AIM OF THE EXERCISE:
Give back the whole listing exactly as written, pictures excluded.

DATA PROVIDED:
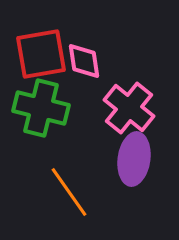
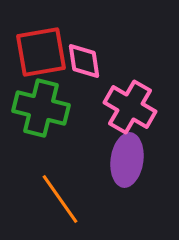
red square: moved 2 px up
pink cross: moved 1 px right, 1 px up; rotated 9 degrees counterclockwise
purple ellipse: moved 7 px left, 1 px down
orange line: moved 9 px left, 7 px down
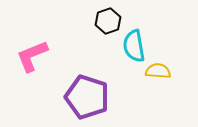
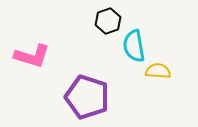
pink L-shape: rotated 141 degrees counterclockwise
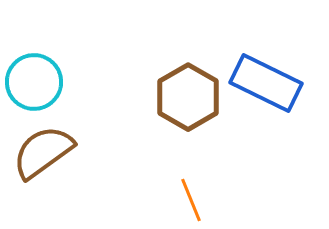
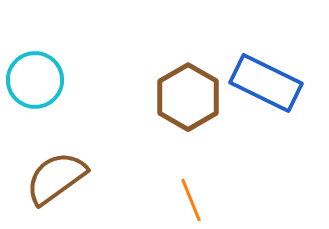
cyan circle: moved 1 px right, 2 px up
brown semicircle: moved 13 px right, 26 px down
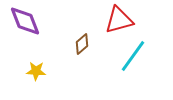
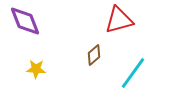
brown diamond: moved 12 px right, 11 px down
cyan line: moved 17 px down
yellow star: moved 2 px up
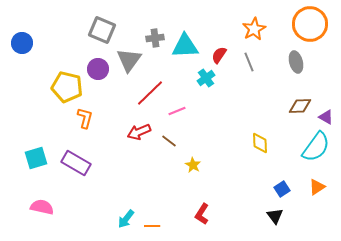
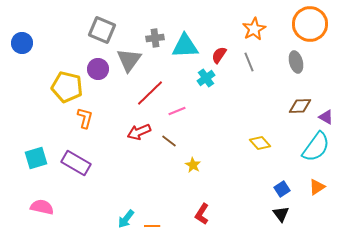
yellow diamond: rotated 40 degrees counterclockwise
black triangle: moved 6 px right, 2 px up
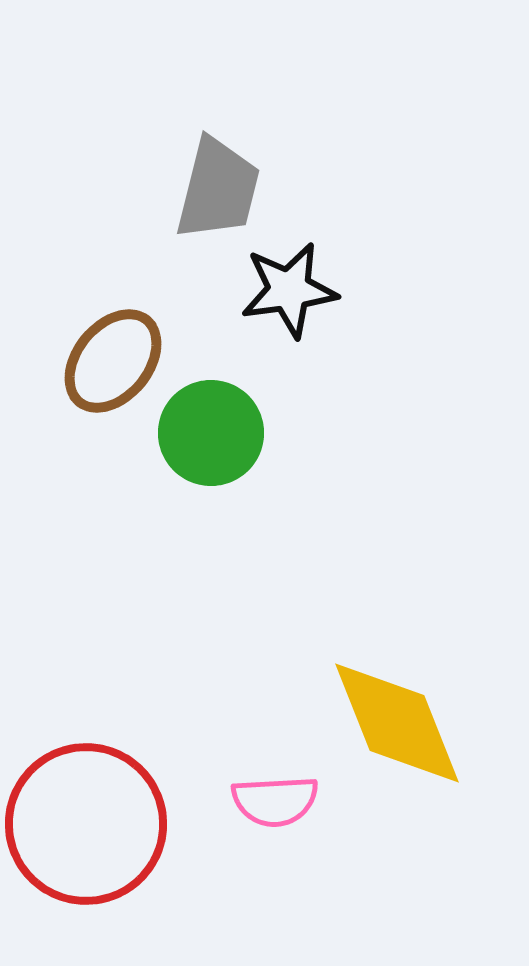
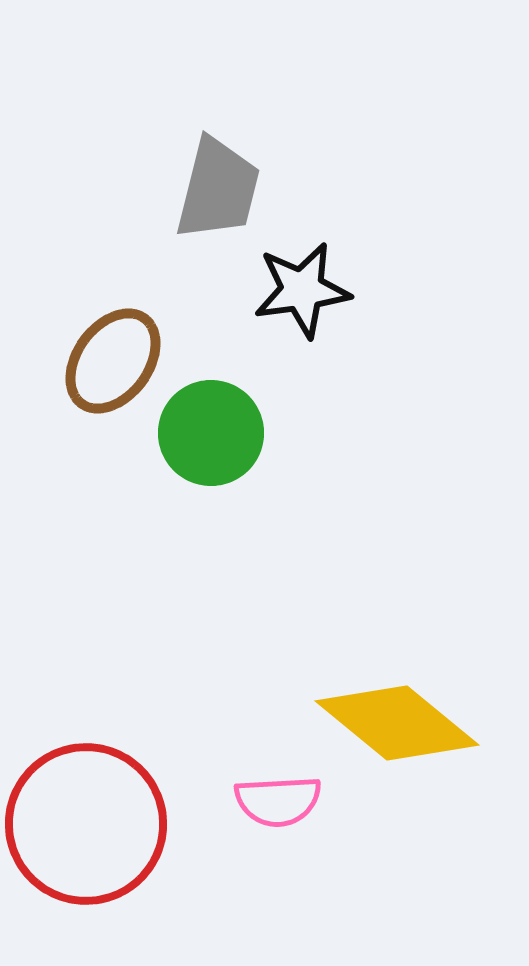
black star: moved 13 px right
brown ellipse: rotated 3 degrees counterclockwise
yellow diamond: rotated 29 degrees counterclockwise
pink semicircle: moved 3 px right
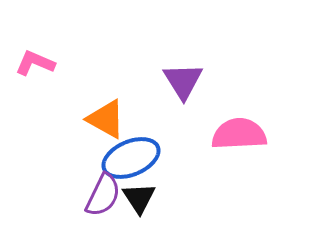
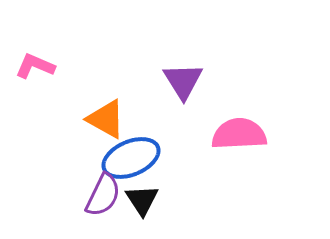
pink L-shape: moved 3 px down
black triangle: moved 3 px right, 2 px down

RESULT:
red square: moved 2 px up
pink cross: moved 1 px right, 1 px up; rotated 9 degrees counterclockwise
purple ellipse: moved 7 px left, 1 px down
orange line: moved 9 px left, 7 px down
pink L-shape: rotated 141 degrees counterclockwise
cyan circle: moved 1 px right, 2 px up
brown semicircle: moved 13 px right, 26 px down
brown diamond: moved 12 px right, 11 px down
cyan line: moved 17 px down
yellow star: moved 2 px up
yellow diamond: rotated 40 degrees counterclockwise
black triangle: moved 6 px right, 2 px up
black star: moved 13 px right
brown ellipse: rotated 3 degrees counterclockwise
yellow diamond: rotated 29 degrees counterclockwise
pink semicircle: moved 3 px right
pink L-shape: moved 3 px down
black triangle: moved 3 px right, 2 px down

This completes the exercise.